__Work to complete__. Go through the data below. List every line that holds the word "lamp".

__Records for processing__.
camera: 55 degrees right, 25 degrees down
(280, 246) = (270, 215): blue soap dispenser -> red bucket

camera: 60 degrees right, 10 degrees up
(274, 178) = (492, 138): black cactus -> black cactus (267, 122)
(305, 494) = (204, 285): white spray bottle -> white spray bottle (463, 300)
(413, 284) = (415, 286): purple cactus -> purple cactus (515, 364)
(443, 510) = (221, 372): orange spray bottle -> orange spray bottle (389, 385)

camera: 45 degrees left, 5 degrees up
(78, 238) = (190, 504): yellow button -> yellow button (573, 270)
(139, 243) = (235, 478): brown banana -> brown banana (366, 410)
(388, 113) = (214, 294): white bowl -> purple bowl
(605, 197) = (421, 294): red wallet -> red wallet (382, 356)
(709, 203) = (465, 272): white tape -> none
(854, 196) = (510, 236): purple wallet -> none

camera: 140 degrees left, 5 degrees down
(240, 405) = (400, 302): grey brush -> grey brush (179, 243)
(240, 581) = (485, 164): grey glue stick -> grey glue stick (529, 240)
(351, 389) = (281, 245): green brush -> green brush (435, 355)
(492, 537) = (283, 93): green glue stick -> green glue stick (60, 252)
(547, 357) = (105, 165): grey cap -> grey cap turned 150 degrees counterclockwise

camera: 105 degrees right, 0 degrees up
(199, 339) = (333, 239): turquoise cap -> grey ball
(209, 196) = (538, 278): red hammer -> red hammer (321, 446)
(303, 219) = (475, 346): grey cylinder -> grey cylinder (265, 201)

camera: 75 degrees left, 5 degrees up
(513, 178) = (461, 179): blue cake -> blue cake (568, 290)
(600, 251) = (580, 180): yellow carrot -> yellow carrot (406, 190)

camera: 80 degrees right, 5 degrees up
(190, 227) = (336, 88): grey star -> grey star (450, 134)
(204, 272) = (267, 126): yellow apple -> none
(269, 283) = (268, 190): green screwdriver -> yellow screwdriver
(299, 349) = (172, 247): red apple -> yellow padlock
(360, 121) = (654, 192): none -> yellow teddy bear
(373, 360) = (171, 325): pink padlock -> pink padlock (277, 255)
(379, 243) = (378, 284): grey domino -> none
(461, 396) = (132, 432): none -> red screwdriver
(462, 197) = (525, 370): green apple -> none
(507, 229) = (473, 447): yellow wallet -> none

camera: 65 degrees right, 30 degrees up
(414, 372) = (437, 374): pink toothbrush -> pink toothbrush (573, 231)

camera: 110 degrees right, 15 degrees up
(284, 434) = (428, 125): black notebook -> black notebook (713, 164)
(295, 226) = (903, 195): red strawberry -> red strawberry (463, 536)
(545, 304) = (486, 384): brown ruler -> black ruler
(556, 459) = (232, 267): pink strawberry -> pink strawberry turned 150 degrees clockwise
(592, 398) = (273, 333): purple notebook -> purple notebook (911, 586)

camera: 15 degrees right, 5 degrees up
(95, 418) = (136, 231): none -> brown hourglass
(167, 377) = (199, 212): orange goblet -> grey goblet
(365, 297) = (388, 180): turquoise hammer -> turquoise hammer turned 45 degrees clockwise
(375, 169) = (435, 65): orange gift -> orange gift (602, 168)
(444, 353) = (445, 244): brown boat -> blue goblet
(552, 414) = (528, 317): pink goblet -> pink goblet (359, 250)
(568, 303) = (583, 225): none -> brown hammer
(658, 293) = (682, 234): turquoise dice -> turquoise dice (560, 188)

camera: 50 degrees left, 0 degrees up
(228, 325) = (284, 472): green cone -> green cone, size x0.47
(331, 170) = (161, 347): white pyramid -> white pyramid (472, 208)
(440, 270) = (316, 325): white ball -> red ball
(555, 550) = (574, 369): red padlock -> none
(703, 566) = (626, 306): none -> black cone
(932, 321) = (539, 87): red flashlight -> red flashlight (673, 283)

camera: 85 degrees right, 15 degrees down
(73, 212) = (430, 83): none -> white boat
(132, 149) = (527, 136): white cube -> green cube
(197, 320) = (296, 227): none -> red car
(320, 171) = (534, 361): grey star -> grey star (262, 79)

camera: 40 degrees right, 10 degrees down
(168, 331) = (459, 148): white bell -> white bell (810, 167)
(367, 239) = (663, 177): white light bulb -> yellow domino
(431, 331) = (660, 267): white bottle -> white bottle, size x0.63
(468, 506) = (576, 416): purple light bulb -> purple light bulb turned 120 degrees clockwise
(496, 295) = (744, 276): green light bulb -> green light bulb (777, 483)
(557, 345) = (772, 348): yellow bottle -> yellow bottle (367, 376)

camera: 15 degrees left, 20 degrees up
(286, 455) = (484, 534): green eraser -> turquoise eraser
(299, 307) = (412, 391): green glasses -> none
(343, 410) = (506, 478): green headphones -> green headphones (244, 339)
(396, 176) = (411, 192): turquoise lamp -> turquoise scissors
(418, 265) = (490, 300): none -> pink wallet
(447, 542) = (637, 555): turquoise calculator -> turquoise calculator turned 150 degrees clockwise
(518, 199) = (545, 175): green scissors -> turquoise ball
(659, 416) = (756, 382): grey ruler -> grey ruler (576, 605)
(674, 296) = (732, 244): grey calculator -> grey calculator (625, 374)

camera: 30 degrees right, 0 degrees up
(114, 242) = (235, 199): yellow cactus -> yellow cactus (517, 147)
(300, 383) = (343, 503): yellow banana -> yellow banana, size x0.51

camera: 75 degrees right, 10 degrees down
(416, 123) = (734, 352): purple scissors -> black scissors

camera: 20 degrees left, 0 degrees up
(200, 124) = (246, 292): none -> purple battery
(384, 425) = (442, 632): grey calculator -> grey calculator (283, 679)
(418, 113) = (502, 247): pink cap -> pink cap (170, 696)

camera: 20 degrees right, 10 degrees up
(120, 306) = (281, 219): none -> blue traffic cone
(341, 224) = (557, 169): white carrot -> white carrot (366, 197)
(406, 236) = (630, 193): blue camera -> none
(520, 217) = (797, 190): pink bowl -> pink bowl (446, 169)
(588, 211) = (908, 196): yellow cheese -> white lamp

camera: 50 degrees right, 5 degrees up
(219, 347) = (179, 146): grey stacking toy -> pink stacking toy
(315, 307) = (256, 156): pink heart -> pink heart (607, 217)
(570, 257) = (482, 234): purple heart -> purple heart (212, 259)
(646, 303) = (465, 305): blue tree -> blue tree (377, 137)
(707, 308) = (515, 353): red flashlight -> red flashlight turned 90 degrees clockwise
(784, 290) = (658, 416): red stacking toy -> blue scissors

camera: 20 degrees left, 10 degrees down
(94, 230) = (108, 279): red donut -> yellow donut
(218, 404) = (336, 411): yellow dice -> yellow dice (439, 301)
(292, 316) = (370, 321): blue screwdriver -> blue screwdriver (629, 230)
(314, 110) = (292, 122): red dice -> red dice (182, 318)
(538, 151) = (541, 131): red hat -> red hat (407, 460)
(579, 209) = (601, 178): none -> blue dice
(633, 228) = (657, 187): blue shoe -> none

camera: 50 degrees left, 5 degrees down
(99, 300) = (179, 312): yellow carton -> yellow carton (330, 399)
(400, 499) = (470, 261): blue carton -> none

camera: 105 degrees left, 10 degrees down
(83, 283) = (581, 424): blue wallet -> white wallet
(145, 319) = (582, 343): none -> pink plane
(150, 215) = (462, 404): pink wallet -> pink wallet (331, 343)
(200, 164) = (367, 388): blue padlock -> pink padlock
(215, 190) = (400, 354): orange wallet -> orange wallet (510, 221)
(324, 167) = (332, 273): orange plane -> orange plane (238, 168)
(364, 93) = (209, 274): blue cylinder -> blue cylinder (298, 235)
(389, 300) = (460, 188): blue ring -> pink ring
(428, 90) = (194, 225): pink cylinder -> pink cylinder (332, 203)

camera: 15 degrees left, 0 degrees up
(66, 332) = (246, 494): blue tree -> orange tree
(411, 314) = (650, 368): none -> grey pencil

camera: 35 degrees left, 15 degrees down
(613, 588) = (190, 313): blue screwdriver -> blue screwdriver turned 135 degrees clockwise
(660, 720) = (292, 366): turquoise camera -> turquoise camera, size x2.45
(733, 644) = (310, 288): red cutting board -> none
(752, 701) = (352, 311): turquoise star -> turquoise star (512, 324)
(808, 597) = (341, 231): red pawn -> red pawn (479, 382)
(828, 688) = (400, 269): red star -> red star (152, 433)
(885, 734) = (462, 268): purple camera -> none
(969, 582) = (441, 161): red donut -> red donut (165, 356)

__Solved exercise__.
(396, 176) = (411, 192): turquoise lamp -> turquoise scissors
(588, 211) = (908, 196): yellow cheese -> white lamp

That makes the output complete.